▶ **The problem**: What lines in the listing include "blue"? Return a copy of each.

-------- Records supplied --------

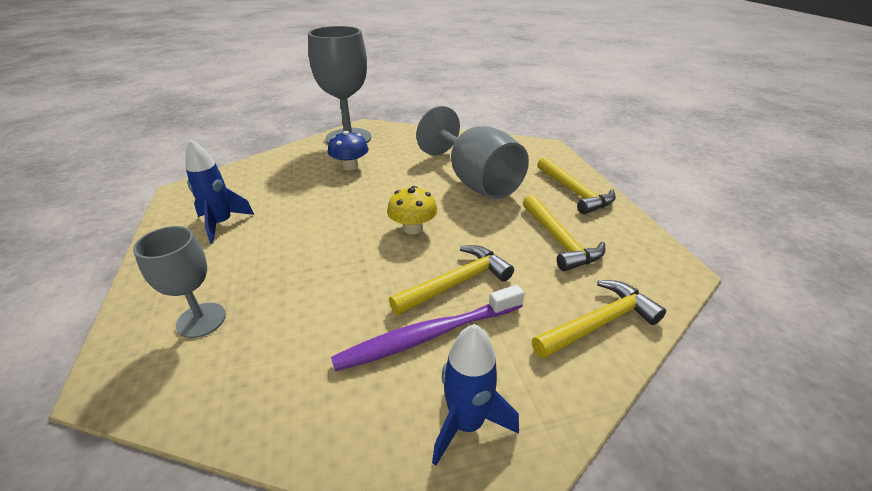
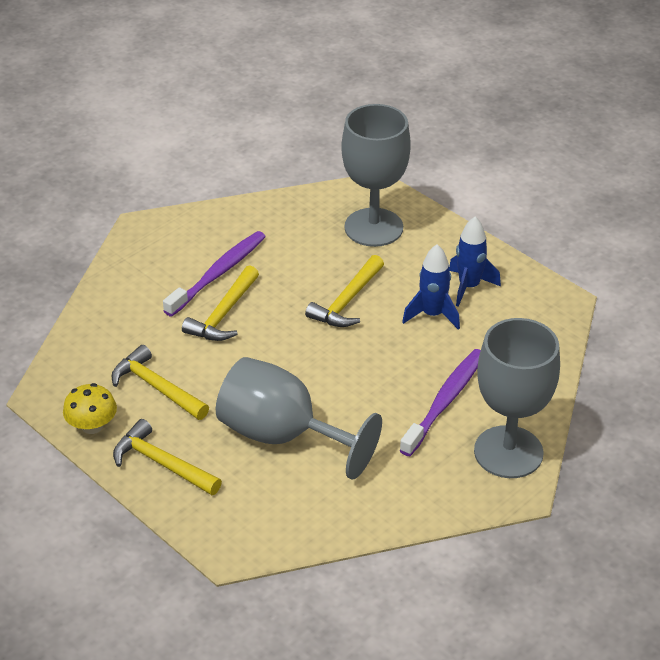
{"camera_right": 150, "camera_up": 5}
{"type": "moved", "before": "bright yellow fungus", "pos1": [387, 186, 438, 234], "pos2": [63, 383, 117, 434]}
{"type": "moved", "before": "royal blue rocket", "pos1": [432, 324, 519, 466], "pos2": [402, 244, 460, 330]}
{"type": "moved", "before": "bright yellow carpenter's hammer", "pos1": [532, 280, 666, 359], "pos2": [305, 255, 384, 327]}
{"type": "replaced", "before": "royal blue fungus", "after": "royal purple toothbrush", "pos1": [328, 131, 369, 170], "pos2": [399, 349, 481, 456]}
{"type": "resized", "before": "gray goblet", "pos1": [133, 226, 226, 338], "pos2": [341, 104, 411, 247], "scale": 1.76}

--------

▶ **Exercise result**:
{"type": "moved", "before": "royal blue rocket", "pos1": [432, 324, 519, 466], "pos2": [402, 244, 460, 330]}
{"type": "replaced", "before": "royal blue fungus", "after": "royal purple toothbrush", "pos1": [328, 131, 369, 170], "pos2": [399, 349, 481, 456]}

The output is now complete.